» **Instructions to follow**: Filter the items below and keep only the lines that contain the string "treble". Matching is case-sensitive.

Records contained in a dataset
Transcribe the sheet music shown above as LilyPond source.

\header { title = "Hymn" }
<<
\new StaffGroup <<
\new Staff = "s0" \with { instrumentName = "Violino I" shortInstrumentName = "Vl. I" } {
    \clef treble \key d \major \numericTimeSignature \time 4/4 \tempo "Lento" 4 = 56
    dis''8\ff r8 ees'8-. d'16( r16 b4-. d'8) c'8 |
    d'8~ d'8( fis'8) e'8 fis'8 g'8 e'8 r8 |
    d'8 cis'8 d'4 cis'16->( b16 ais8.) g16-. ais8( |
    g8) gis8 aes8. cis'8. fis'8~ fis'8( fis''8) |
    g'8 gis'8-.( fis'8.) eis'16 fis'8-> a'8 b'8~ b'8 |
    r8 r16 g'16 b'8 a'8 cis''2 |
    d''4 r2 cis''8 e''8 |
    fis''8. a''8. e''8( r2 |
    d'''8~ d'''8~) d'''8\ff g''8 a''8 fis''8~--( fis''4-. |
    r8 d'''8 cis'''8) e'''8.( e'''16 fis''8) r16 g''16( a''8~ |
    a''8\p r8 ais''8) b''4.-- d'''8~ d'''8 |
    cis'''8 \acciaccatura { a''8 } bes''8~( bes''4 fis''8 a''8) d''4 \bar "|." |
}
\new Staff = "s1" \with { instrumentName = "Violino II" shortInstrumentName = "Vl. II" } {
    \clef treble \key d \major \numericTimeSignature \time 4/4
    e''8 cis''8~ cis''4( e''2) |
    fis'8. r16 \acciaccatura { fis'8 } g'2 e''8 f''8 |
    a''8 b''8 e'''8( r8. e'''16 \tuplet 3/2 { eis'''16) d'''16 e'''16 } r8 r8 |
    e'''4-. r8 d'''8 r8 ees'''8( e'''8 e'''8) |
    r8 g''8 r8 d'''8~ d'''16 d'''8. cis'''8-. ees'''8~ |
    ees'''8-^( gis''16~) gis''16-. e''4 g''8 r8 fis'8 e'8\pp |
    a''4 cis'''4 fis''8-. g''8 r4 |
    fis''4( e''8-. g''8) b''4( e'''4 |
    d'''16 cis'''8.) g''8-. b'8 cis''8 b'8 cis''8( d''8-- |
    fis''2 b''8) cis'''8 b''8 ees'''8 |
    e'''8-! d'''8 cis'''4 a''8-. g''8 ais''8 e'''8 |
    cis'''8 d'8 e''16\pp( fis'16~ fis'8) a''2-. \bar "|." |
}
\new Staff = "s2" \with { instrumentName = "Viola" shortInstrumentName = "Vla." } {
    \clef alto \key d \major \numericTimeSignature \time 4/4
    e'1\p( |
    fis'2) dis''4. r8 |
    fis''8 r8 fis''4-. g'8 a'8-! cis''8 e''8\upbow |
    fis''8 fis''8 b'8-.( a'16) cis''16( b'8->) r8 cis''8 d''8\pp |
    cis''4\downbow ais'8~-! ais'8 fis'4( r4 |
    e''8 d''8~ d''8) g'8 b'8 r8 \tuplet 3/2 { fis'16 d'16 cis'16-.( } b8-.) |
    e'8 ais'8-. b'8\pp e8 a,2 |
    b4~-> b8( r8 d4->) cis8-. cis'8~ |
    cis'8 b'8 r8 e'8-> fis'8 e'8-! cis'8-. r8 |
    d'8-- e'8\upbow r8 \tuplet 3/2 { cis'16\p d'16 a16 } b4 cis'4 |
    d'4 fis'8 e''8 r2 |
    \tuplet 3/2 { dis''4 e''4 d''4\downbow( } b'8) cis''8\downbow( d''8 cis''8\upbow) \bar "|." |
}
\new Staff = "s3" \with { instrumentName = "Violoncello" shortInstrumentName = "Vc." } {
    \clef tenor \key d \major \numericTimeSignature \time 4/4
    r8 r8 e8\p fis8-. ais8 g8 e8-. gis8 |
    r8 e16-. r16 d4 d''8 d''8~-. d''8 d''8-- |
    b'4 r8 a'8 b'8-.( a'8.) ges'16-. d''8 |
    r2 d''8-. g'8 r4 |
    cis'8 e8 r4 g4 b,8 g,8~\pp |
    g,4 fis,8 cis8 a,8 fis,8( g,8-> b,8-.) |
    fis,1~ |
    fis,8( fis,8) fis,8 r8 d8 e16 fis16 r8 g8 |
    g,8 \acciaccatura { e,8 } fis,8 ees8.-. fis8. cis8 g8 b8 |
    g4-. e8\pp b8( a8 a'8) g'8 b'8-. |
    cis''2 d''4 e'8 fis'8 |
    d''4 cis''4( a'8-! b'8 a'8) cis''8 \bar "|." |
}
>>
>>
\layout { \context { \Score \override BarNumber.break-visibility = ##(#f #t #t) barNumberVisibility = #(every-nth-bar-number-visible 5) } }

» **Solution**:
    \clef treble \key d \major \numericTimeSignature \time 4/4 \tempo "Lento" 4 = 56
    \clef treble \key d \major \numericTimeSignature \time 4/4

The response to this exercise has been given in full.